++++ SOURCE RECORDS ++++

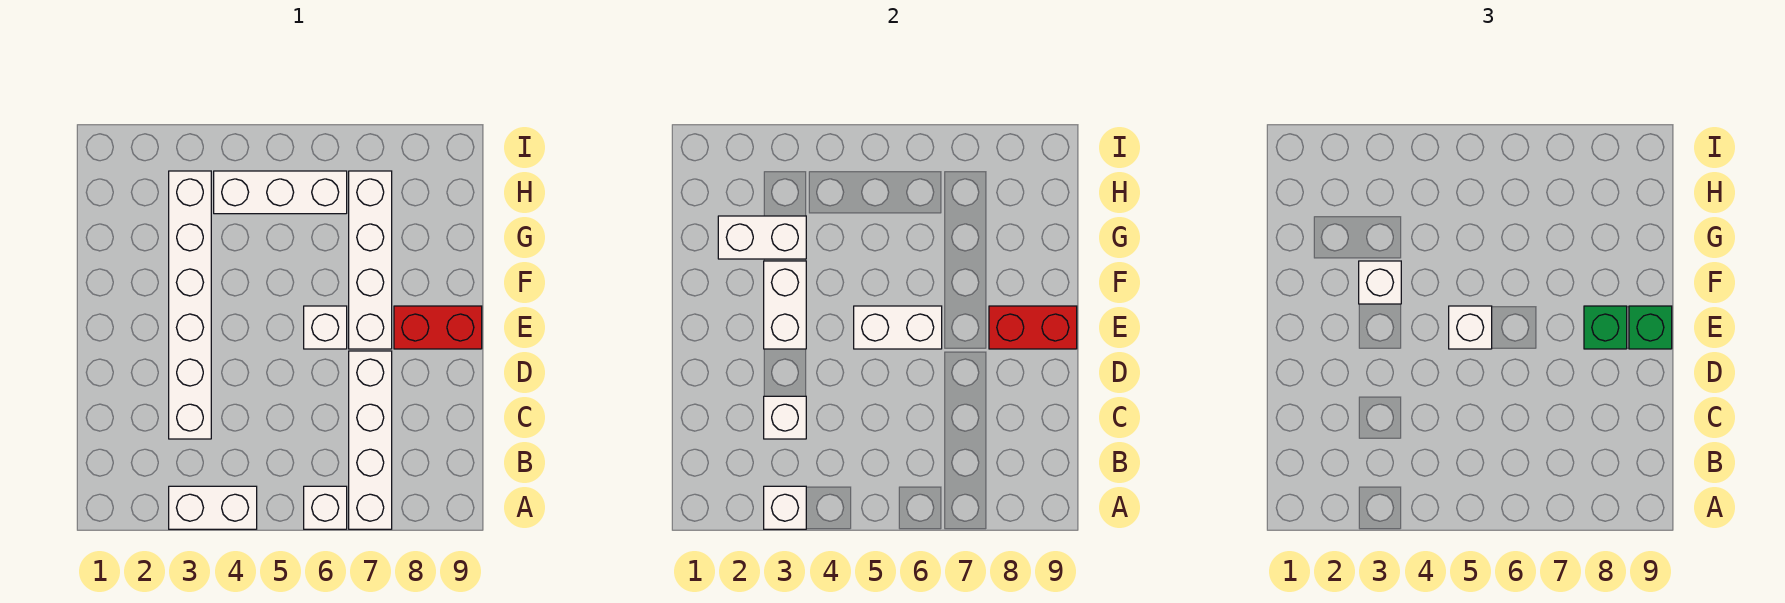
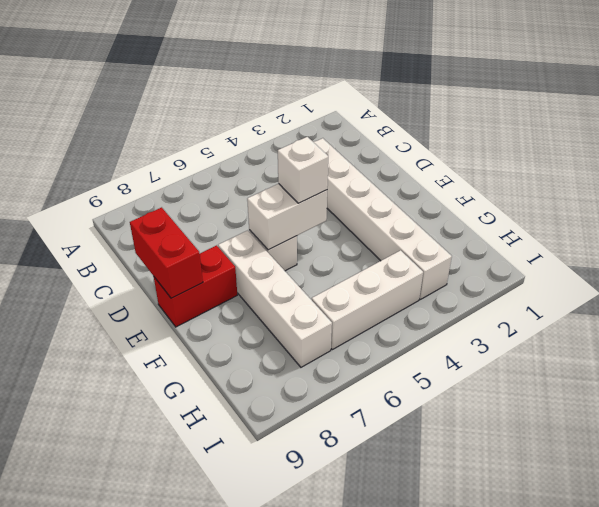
red brick D9:E9 level 2 -> red brick E8:E9 level 2
none -> white brick A3:A4 level 1
none -> white brick A6 level 1
none -> white brick A7:D7 level 1

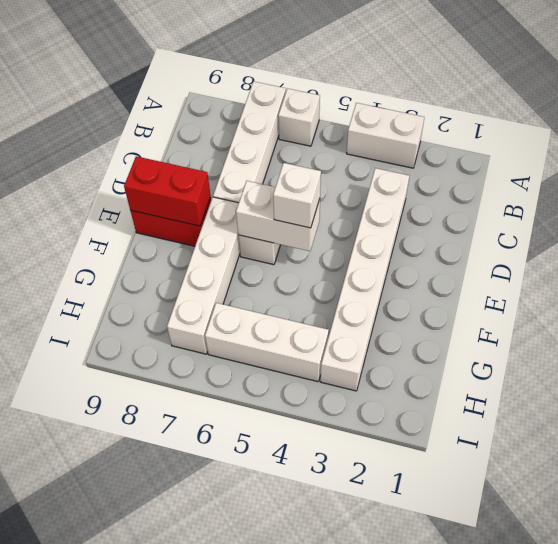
none -> white brick A3 level 2
none -> white brick C3 level 2
none -> white brick E3:F3 level 2

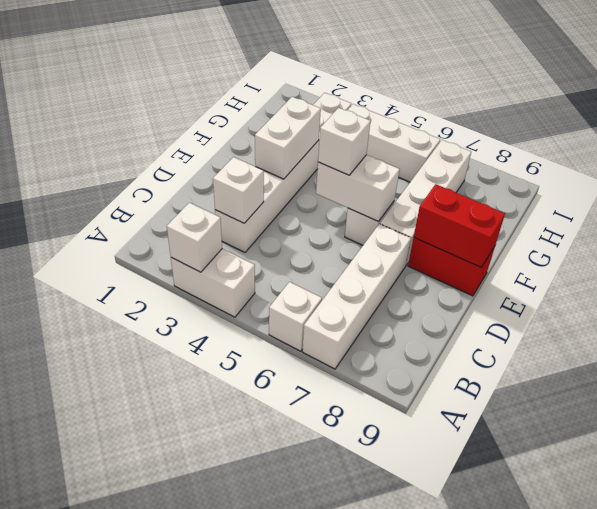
none -> white brick G2:G3 level 2
none -> green brick E8 level 3
none -> green brick E9 level 3

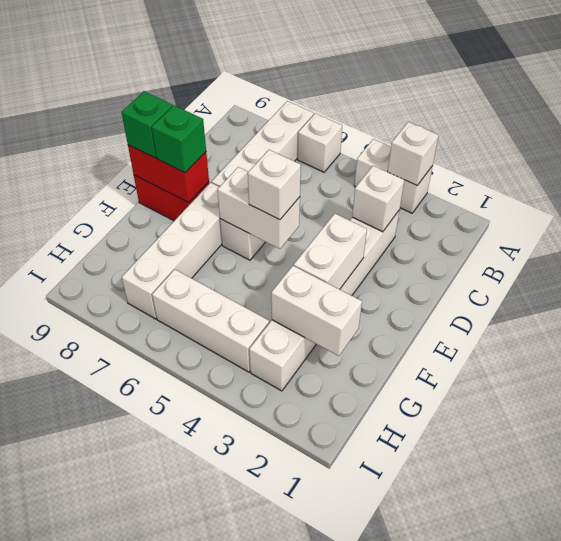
none -> white brick F3 level 3

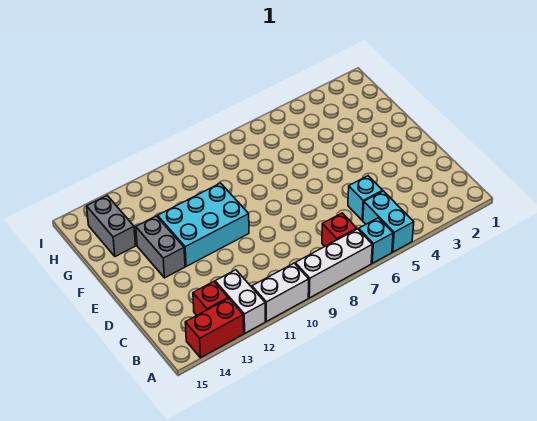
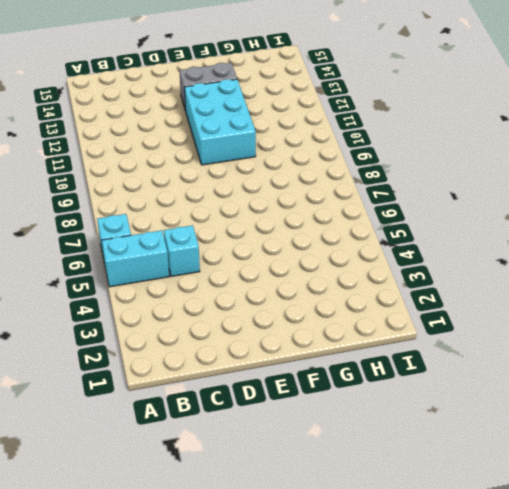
none -> white brick A7:A9 level 1
none -> white brick A10:A11 level 1
none -> white brick A12:B12 level 1

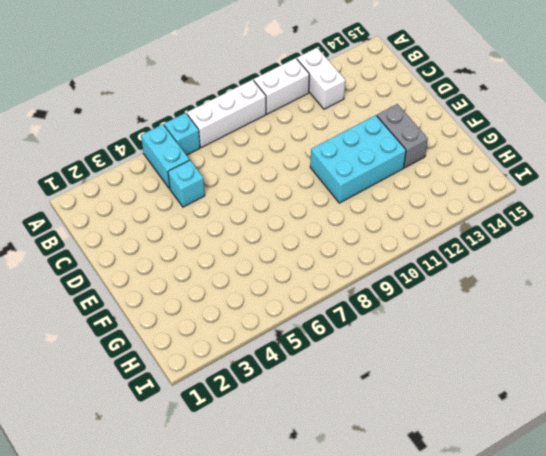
none -> red brick A13:A14 level 1
none -> red brick B7 level 1
none -> red brick B13 level 1

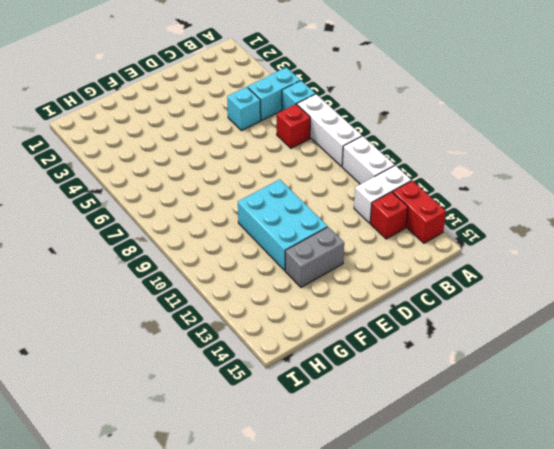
none -> grey brick G14:H14 level 1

++++

Reproduce nothing but the lines that run from the line containing "none -> white brick A7:A9 level 1" through the last line of the records, inclusive. Omit the pictures.

SOLUTION TO THE PROBLEM:
none -> white brick A7:A9 level 1
none -> white brick A10:A11 level 1
none -> white brick A12:B12 level 1

none -> red brick A13:A14 level 1
none -> red brick B7 level 1
none -> red brick B13 level 1

none -> grey brick G14:H14 level 1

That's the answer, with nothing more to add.